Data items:

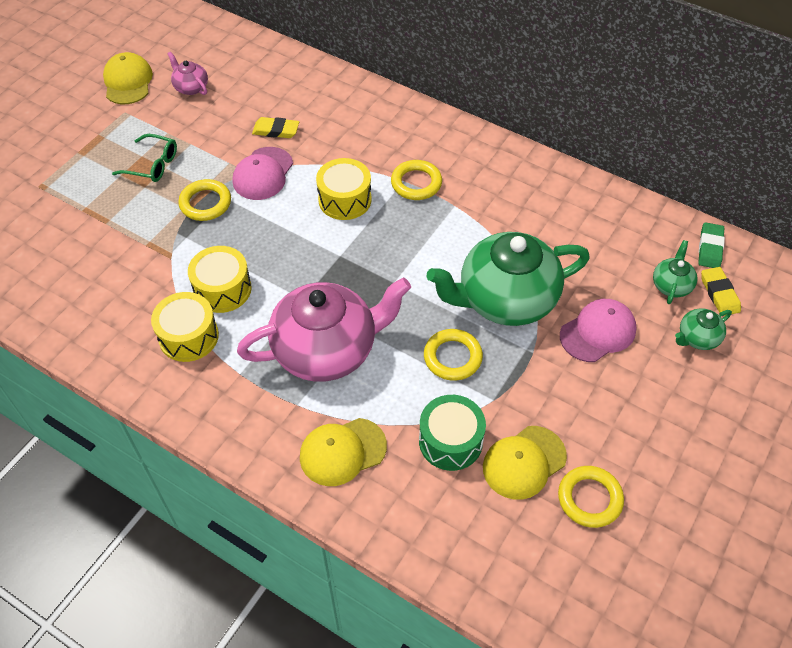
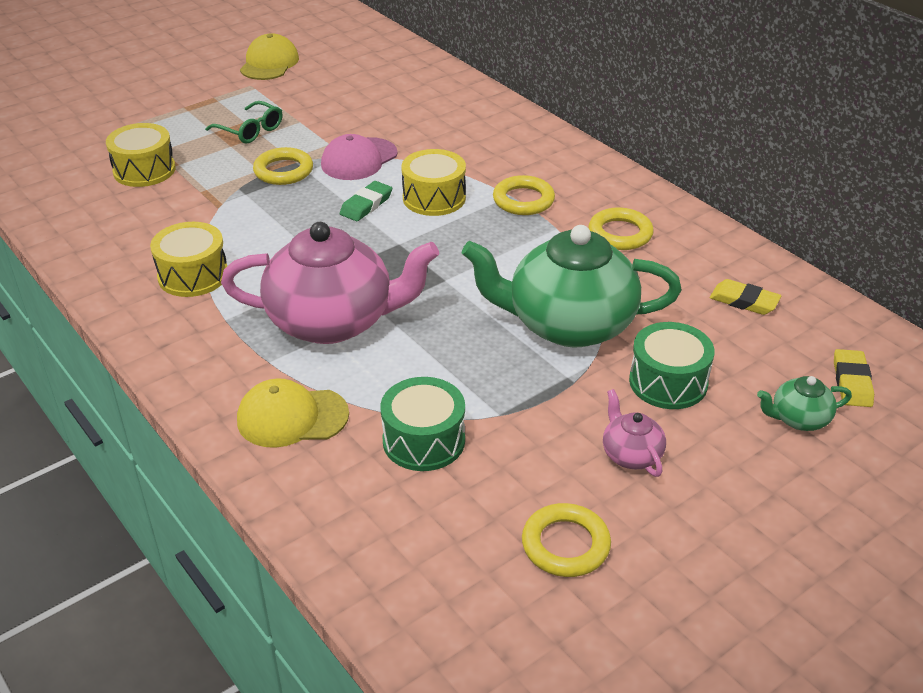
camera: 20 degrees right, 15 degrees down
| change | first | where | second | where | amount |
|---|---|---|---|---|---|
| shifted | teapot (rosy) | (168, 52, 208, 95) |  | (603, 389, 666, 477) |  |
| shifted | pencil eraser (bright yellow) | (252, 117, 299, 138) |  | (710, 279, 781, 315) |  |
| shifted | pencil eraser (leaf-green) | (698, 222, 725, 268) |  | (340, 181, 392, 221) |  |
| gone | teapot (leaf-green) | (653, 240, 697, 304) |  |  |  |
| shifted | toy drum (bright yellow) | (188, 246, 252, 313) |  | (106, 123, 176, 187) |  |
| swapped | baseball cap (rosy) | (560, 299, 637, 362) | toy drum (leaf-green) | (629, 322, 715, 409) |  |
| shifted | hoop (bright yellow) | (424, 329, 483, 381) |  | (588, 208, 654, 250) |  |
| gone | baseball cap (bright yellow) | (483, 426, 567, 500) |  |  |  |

== What the task asks ==
Search the entries above for the word "bright" and copy each line where it appears.

== Task solution ==
| shifted | pencil eraser (bright yellow) | (252, 117, 299, 138) |  | (710, 279, 781, 315) |  |
| shifted | toy drum (bright yellow) | (188, 246, 252, 313) |  | (106, 123, 176, 187) |  |
| shifted | hoop (bright yellow) | (424, 329, 483, 381) |  | (588, 208, 654, 250) |  |
| gone | baseball cap (bright yellow) | (483, 426, 567, 500) |  |  |  |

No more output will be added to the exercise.